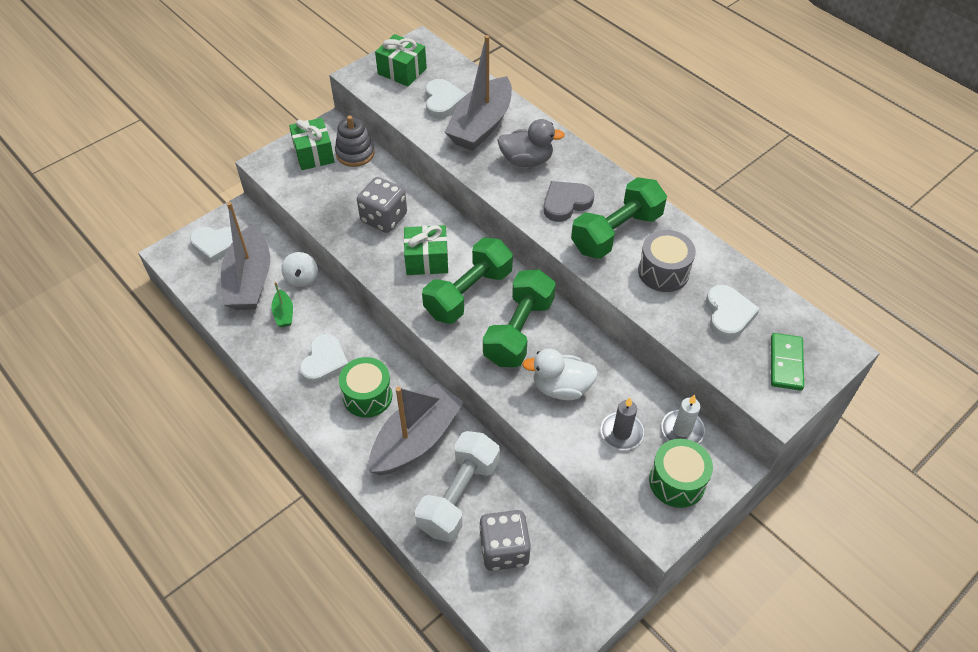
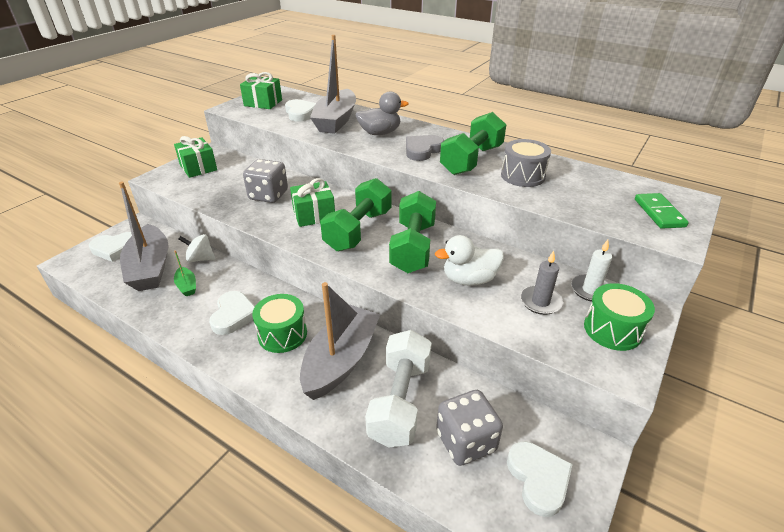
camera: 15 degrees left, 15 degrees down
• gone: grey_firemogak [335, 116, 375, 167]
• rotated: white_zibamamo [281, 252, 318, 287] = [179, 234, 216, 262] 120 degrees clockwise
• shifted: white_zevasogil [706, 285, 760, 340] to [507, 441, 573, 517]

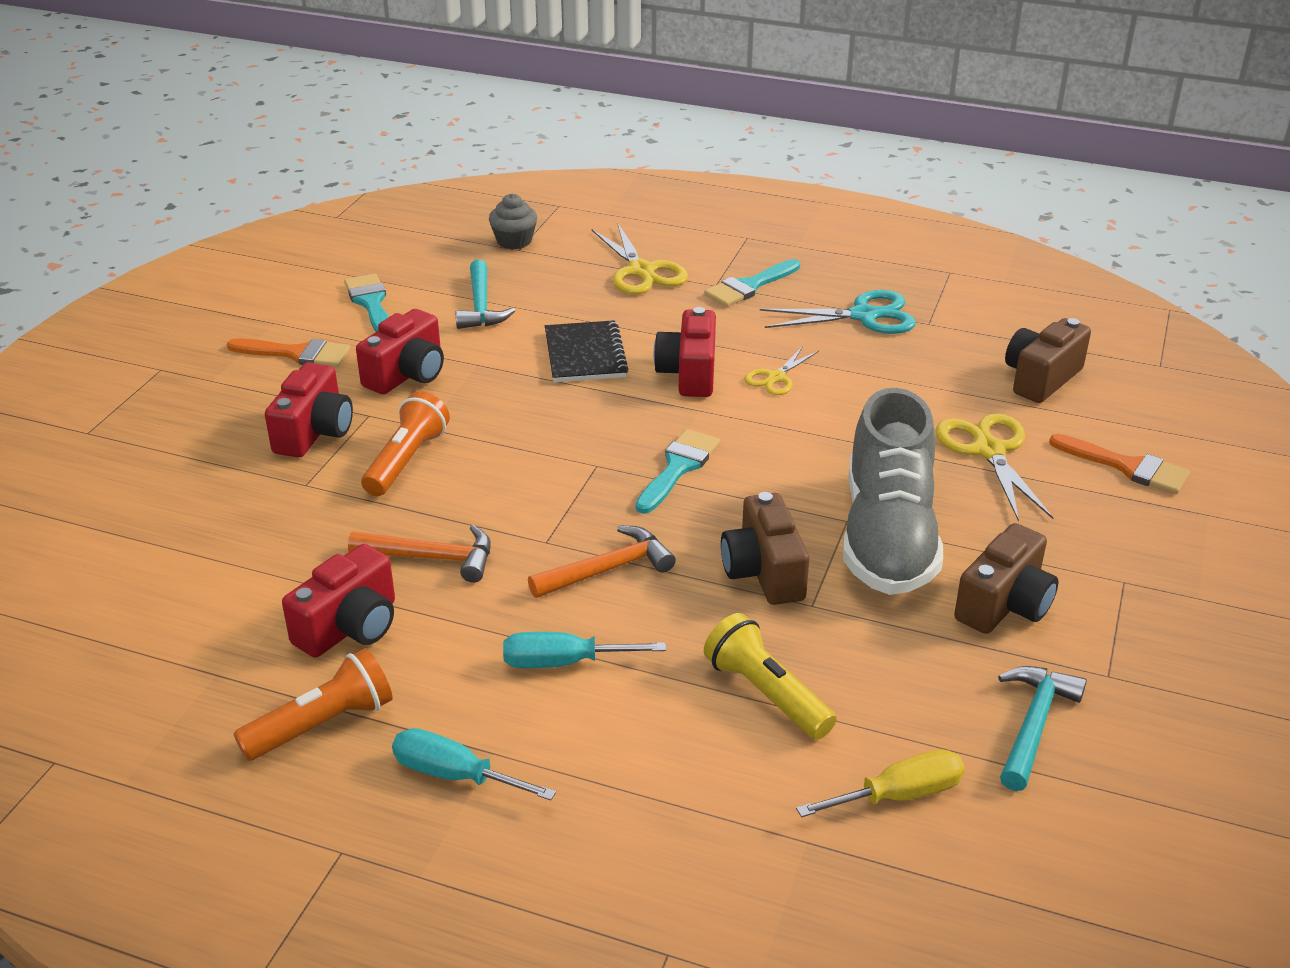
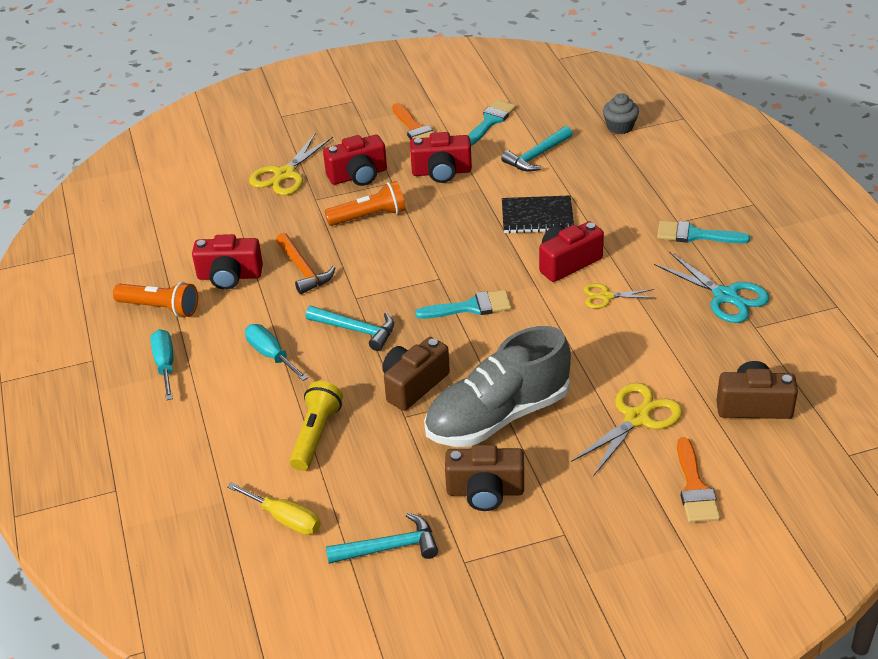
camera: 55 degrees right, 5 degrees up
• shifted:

□ □ □ □

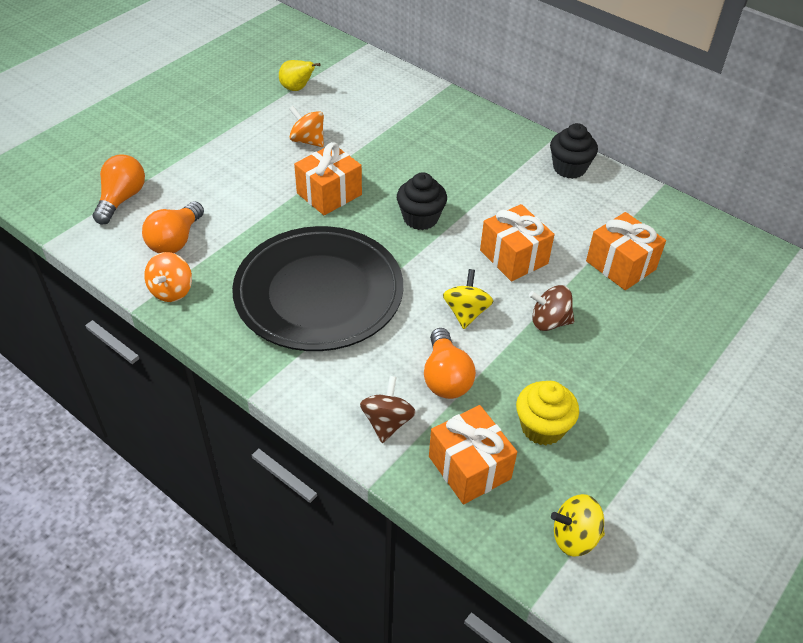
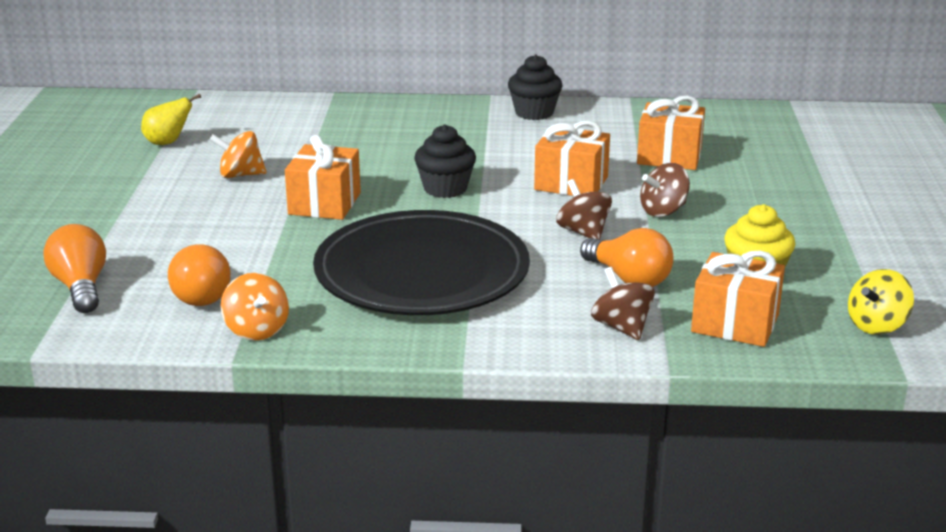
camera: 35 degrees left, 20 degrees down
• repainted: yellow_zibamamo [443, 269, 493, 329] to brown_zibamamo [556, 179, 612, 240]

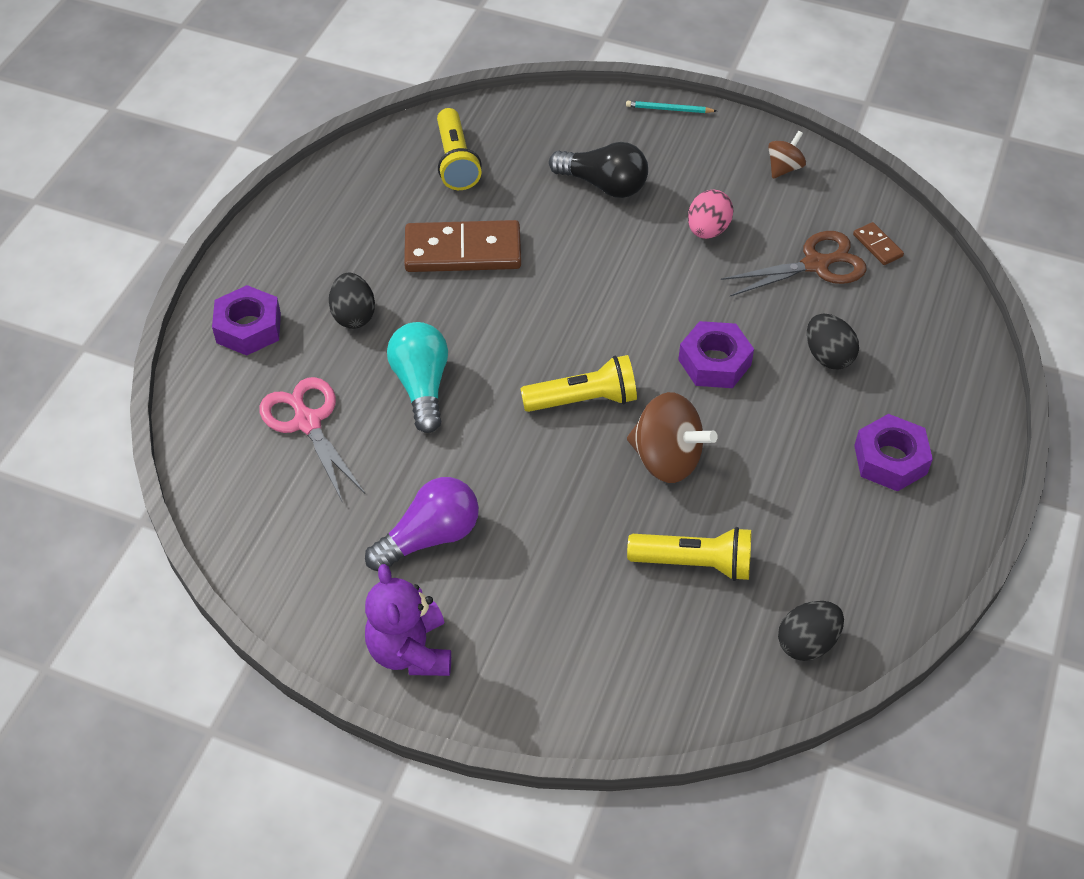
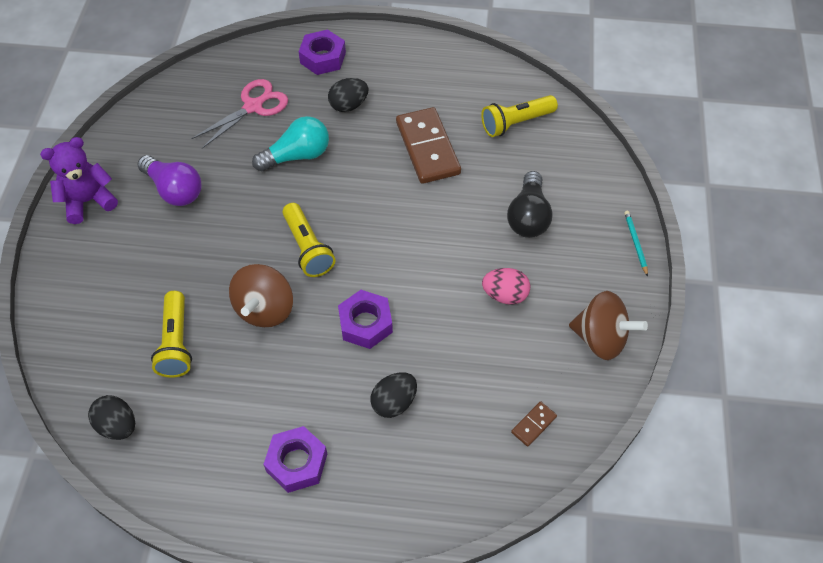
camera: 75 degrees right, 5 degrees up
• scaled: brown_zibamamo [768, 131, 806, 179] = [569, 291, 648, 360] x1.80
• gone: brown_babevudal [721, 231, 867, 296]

□ □ □ □

* [EXERCISE REQUIREMENTS] Scan the listing above for the line that has "camera: 15 degrees left, 15 degrees down", then copy exactly from that line through the line that has "120 degrees clockwise".

* [TASK RESPONSE]
camera: 15 degrees left, 15 degrees down
• gone: grey_firemogak [335, 116, 375, 167]
• rotated: white_zibamamo [281, 252, 318, 287] = [179, 234, 216, 262] 120 degrees clockwise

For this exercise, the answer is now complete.